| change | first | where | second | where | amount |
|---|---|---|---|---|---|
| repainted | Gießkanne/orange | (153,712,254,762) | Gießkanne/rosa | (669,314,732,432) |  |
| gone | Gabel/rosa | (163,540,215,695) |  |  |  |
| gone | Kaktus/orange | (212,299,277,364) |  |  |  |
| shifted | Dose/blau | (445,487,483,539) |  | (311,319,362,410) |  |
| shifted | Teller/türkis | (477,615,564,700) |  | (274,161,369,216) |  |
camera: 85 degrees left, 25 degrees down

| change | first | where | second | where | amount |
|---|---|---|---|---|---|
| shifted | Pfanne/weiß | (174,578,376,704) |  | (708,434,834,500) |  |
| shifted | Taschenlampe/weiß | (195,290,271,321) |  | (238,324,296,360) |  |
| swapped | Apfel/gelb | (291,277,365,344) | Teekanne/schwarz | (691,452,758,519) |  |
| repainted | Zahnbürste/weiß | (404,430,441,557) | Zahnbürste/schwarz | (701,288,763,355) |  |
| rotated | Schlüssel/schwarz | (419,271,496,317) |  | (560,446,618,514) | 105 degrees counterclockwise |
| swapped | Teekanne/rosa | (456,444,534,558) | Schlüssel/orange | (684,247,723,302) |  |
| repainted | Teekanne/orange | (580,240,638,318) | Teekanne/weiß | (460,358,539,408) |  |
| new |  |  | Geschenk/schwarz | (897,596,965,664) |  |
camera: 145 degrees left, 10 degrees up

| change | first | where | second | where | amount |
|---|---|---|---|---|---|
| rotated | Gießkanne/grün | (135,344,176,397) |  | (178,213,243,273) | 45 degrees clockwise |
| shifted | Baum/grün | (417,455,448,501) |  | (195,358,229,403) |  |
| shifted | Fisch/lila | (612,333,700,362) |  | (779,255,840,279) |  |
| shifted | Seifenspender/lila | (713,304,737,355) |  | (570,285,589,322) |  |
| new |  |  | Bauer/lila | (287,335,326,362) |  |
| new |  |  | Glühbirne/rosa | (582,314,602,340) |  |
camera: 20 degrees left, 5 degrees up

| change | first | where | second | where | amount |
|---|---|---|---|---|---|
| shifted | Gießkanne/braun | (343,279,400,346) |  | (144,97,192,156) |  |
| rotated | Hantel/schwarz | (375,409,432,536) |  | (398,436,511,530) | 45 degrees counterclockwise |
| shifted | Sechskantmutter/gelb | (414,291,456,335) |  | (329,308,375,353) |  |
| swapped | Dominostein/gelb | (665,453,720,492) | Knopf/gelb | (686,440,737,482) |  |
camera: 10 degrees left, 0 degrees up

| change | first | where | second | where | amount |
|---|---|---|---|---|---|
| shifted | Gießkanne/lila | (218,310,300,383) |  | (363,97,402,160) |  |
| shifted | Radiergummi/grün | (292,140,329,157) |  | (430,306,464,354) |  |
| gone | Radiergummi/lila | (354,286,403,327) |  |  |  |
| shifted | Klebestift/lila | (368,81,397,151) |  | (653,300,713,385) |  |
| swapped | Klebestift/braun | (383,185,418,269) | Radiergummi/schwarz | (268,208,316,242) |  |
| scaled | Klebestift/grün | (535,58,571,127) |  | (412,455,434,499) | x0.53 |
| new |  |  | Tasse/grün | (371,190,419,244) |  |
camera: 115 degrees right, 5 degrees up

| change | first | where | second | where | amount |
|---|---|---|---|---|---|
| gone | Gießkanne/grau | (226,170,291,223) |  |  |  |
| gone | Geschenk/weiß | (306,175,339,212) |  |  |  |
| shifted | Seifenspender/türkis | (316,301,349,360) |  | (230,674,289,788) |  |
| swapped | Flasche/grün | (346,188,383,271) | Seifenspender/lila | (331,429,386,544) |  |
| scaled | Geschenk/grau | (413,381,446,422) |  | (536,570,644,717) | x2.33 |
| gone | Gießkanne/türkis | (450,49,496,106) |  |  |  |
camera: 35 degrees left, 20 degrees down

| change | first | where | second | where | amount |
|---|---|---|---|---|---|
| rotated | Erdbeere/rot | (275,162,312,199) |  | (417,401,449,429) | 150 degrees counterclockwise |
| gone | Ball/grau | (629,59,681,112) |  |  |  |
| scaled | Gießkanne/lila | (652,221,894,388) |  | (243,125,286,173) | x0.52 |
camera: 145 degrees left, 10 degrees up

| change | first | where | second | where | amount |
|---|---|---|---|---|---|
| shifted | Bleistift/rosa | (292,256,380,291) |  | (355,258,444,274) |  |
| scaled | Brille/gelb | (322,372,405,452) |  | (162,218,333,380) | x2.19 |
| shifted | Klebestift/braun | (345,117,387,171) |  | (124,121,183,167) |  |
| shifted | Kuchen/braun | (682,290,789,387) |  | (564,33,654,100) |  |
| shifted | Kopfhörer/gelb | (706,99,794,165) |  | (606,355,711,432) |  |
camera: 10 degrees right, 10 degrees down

[Exercise prompt] Your reply is to repeat, unchanged, the lines above running from the one with "gone | Gabel/rosa" up to and including the one with "shifted | Teller/türkis".

[The answer]
| gone | Gabel/rosa | (163,540,215,695) |  |  |  |
| gone | Kaktus/orange | (212,299,277,364) |  |  |  |
| shifted | Dose/blau | (445,487,483,539) |  | (311,319,362,410) |  |
| shifted | Teller/türkis | (477,615,564,700) |  | (274,161,369,216) |  |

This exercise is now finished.